Assigned task:
Which lines make up the answer? Those from the line with "[292,243,350,319]" through the end of the data; reproduce them exactly.

════════

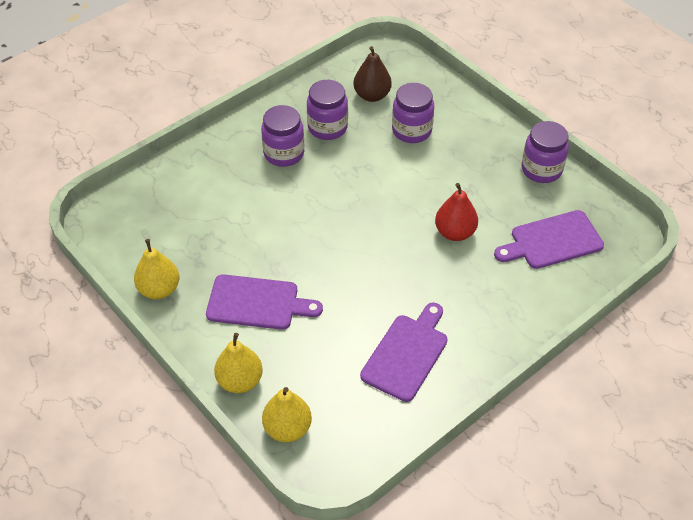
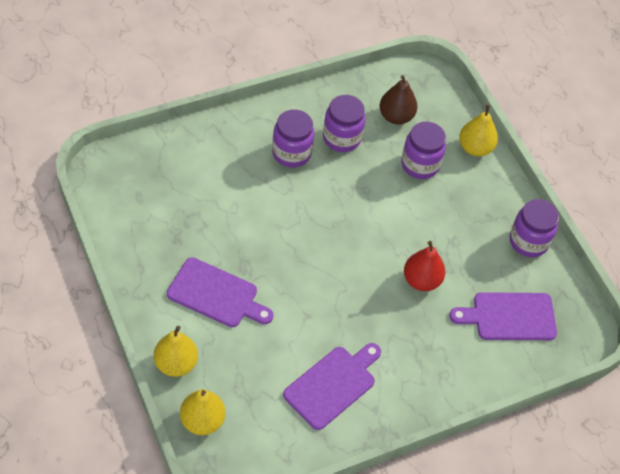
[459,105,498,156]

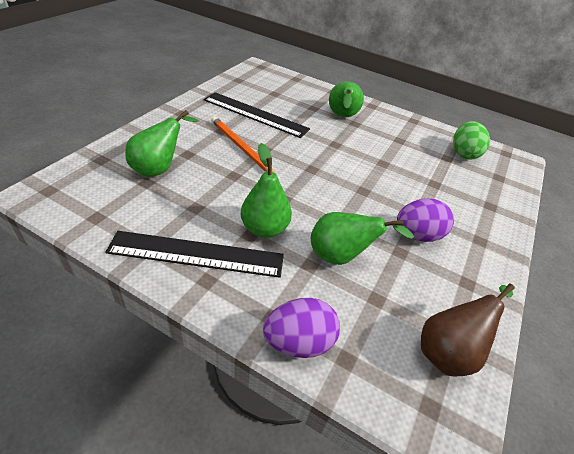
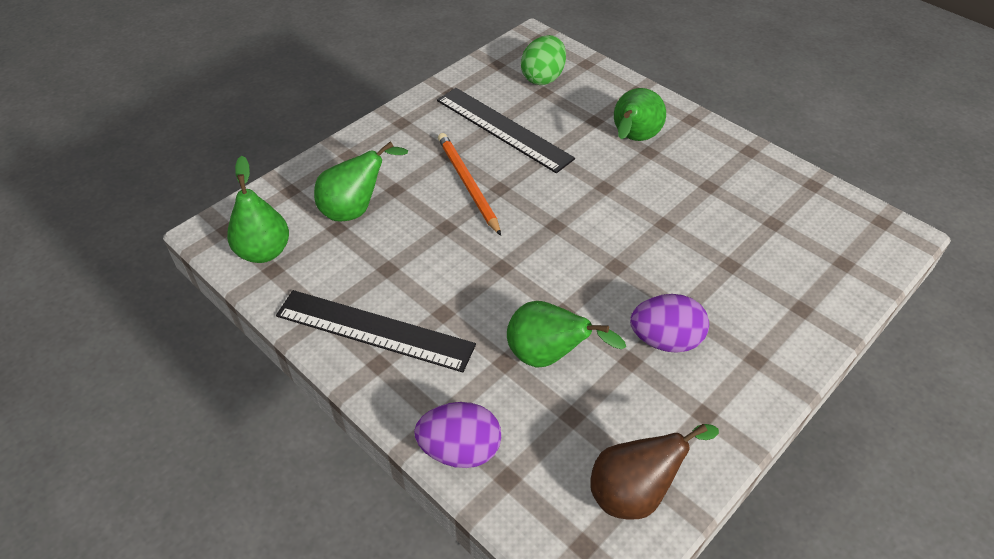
[227,156,289,263]
[521,35,566,85]

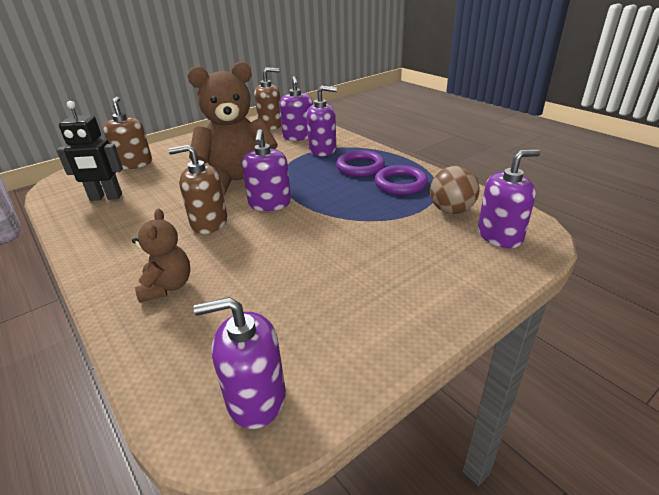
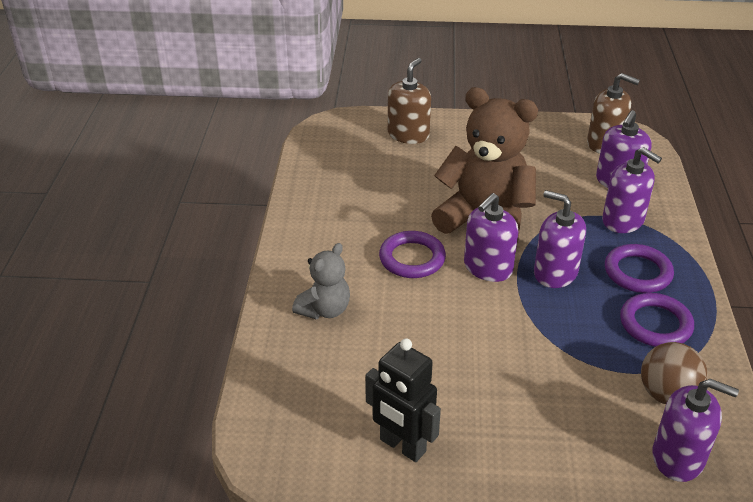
[292,243,350,319]
[365,338,441,462]
[379,231,446,278]
[534,190,586,288]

════════

Answer for this exercise:
[292,243,350,319]
[365,338,441,462]
[379,231,446,278]
[534,190,586,288]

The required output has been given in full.